Lines of data |

▼

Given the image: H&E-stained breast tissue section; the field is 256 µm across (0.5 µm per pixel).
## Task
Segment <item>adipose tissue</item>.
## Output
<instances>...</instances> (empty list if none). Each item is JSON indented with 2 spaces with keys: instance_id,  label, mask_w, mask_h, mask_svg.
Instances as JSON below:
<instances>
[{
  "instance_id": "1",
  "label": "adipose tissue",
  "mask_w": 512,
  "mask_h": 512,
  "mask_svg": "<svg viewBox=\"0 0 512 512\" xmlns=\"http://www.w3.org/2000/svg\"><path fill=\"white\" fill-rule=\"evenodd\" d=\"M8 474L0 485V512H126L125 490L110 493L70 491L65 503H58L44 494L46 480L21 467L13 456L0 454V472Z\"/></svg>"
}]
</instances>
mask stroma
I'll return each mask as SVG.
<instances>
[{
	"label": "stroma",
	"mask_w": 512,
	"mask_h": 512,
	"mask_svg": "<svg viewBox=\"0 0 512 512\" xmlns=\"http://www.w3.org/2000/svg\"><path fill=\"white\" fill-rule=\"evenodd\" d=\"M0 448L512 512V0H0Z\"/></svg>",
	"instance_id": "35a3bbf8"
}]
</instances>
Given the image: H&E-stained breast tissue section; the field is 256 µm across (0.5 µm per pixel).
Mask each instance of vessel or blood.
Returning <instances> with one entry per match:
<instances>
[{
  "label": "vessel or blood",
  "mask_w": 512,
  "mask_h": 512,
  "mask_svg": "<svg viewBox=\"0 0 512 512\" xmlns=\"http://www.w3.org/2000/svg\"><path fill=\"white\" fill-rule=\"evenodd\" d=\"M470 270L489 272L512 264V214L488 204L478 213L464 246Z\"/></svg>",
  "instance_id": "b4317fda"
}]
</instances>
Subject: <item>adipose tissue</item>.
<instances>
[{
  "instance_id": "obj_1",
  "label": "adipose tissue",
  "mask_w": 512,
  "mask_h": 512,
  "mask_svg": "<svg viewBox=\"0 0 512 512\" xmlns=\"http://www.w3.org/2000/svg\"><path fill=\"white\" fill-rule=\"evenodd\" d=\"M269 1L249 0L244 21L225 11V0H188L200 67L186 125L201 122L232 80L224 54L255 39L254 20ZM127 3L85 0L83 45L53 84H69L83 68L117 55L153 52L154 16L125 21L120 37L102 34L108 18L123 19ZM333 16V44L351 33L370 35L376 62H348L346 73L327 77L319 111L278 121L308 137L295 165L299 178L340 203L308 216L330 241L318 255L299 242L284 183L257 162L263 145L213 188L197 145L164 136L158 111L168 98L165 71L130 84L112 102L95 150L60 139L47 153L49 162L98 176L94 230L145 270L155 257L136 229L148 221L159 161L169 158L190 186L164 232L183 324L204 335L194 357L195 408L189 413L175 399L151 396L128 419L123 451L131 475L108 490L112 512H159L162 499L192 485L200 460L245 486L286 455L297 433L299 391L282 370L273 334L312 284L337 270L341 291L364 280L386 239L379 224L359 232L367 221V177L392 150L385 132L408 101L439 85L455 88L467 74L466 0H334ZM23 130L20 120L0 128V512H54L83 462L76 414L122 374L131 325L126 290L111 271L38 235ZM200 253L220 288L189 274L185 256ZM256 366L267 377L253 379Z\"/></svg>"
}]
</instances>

▲

Written instruction | Write out the data exactly as it stands.

Task output |
Given the image: H&E-stained breast tissue section; the field is 256 µm across (0.5 µm per pixel).
## Task
Segment <item>adipose tissue</item>.
## Output
<instances>...</instances> (empty list if none). Each item is JSON indented with 2 spaces with keys: instance_id,  label, mask_w, mask_h, mask_svg.
Instances as JSON below:
<instances>
[{
  "instance_id": "1",
  "label": "adipose tissue",
  "mask_w": 512,
  "mask_h": 512,
  "mask_svg": "<svg viewBox=\"0 0 512 512\" xmlns=\"http://www.w3.org/2000/svg\"><path fill=\"white\" fill-rule=\"evenodd\" d=\"M8 474L0 485V512H126L125 490L110 493L70 491L65 503H58L44 494L46 480L21 467L13 456L0 454V472Z\"/></svg>"
}]
</instances>
mask stroma
I'll return each mask as SVG.
<instances>
[{
	"label": "stroma",
	"mask_w": 512,
	"mask_h": 512,
	"mask_svg": "<svg viewBox=\"0 0 512 512\" xmlns=\"http://www.w3.org/2000/svg\"><path fill=\"white\" fill-rule=\"evenodd\" d=\"M0 448L512 512V0H0Z\"/></svg>",
	"instance_id": "35a3bbf8"
}]
</instances>
Given the image: H&E-stained breast tissue section; the field is 256 µm across (0.5 µm per pixel).
Mask each instance of vessel or blood.
Returning <instances> with one entry per match:
<instances>
[{
  "label": "vessel or blood",
  "mask_w": 512,
  "mask_h": 512,
  "mask_svg": "<svg viewBox=\"0 0 512 512\" xmlns=\"http://www.w3.org/2000/svg\"><path fill=\"white\" fill-rule=\"evenodd\" d=\"M470 270L489 272L512 264V214L488 204L478 213L464 246Z\"/></svg>",
  "instance_id": "b4317fda"
}]
</instances>
Subject: <item>adipose tissue</item>.
<instances>
[{
  "instance_id": "obj_1",
  "label": "adipose tissue",
  "mask_w": 512,
  "mask_h": 512,
  "mask_svg": "<svg viewBox=\"0 0 512 512\" xmlns=\"http://www.w3.org/2000/svg\"><path fill=\"white\" fill-rule=\"evenodd\" d=\"M269 1L249 0L244 21L225 11V0H188L200 67L186 125L201 122L232 80L224 54L255 39L254 20ZM127 3L85 0L83 45L53 84H69L83 68L117 55L153 52L154 16L125 21L120 37L102 34L108 18L123 19ZM333 16V44L351 33L370 35L376 62H348L346 73L327 77L319 111L278 121L308 137L295 165L299 178L340 203L308 216L330 241L318 255L299 242L284 183L257 162L263 145L213 188L197 145L164 136L158 111L168 98L165 71L130 84L112 102L95 150L60 139L47 153L49 162L98 176L94 230L145 270L155 257L136 229L148 221L159 161L169 158L190 186L164 232L183 324L204 335L194 357L195 408L189 413L175 399L151 396L128 419L123 451L131 475L108 490L112 512H159L162 499L192 485L200 460L245 486L286 455L297 433L299 391L282 370L273 334L312 284L337 270L341 291L364 280L386 239L379 224L359 232L367 221V177L392 150L385 132L408 101L439 85L455 88L467 74L466 0H334ZM23 130L20 120L0 128V512H54L83 462L76 414L122 374L131 325L126 290L111 271L38 235ZM200 253L220 288L189 274L185 256ZM256 366L267 377L253 379Z\"/></svg>"
}]
</instances>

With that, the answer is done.